TASK TO COMPLETE
Please copy all of the entries exactly, but drop every picture.

===============

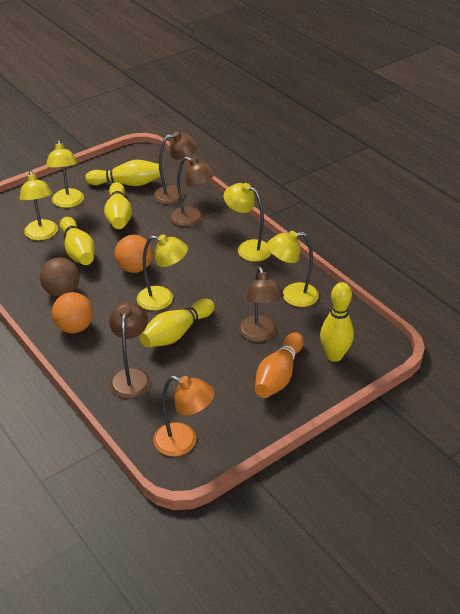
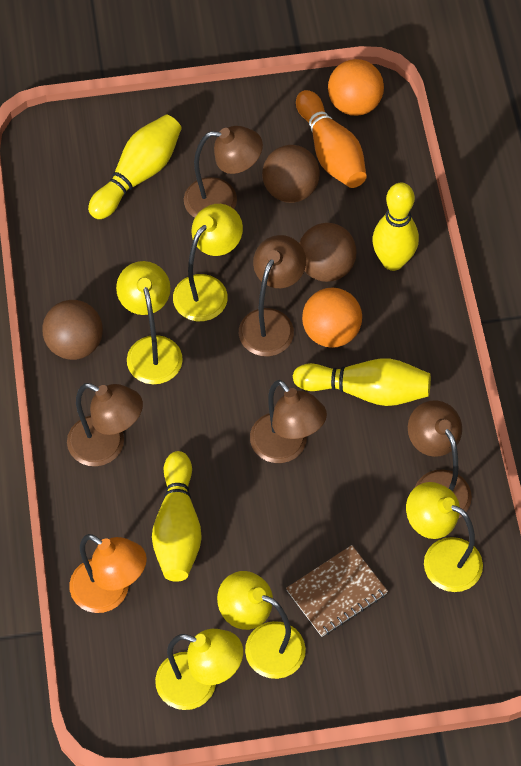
brown ball: 1 -> 3
brown lamp: 4 -> 5
brown notebook: 0 -> 1
yellow bowling pin: 5 -> 4

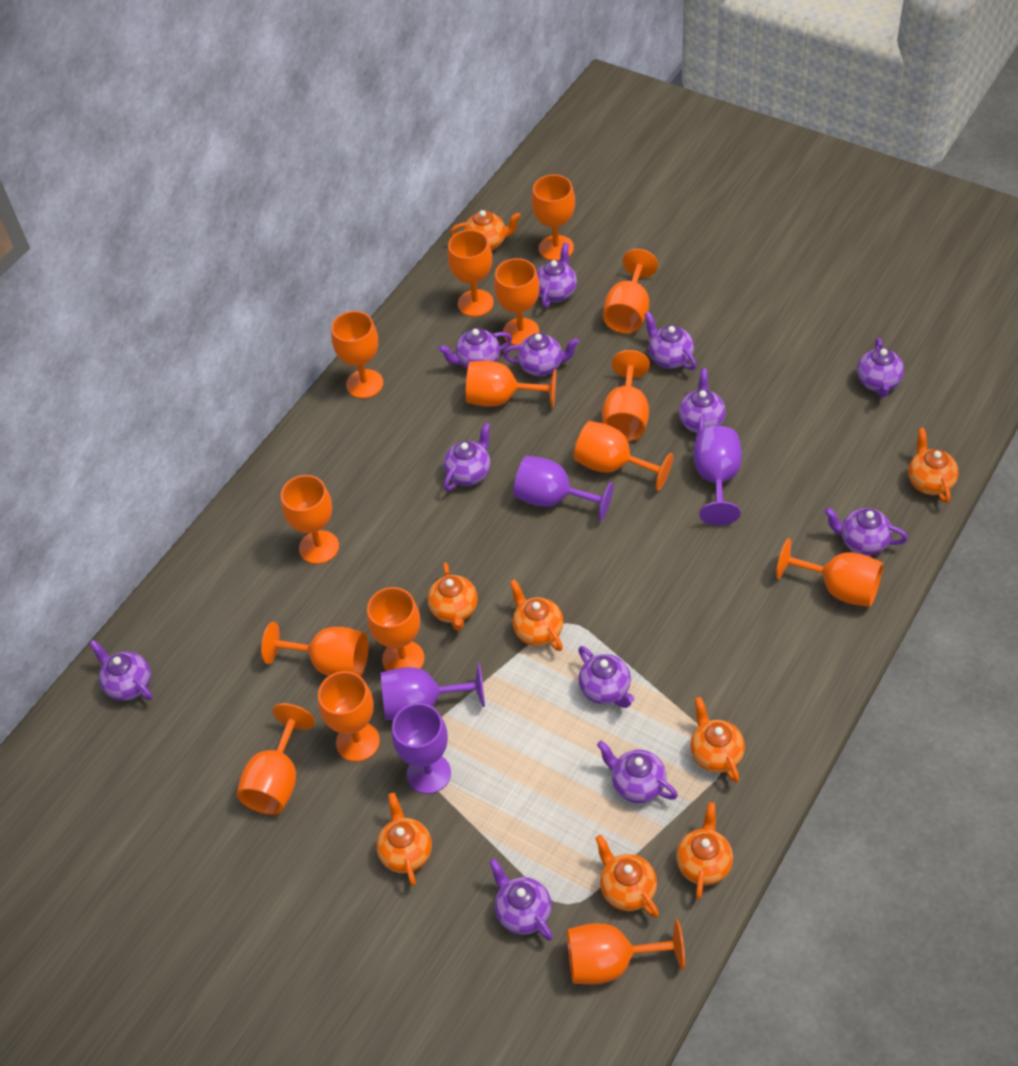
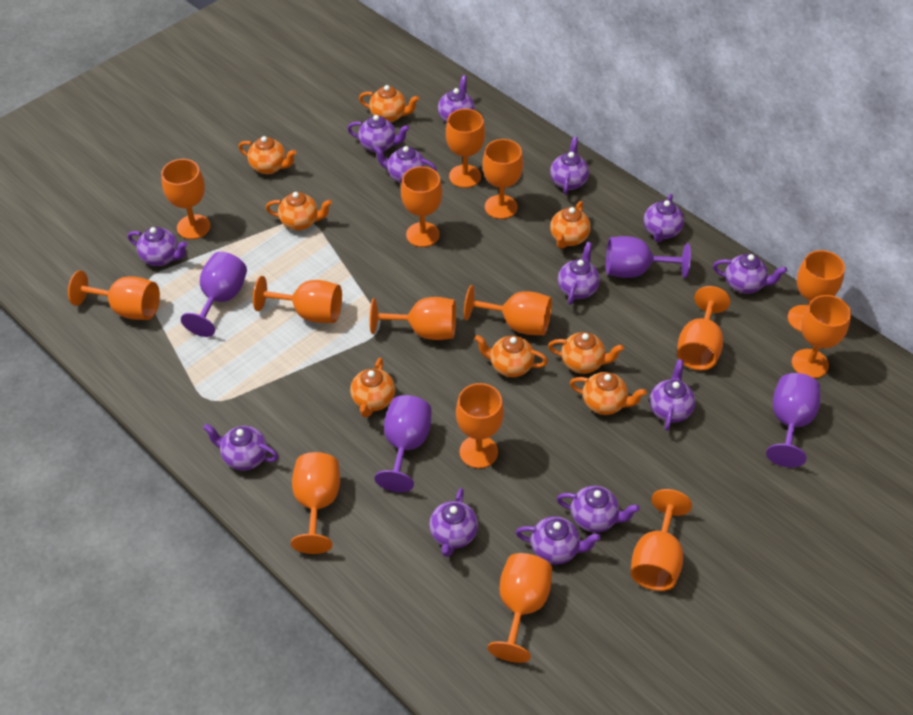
purple teapot: 12 -> 13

===============

SOLUTION TO THE EXERCISE
brown ball: 1 -> 3
brown lamp: 4 -> 5
brown notebook: 0 -> 1
yellow bowling pin: 5 -> 4

purple teapot: 12 -> 13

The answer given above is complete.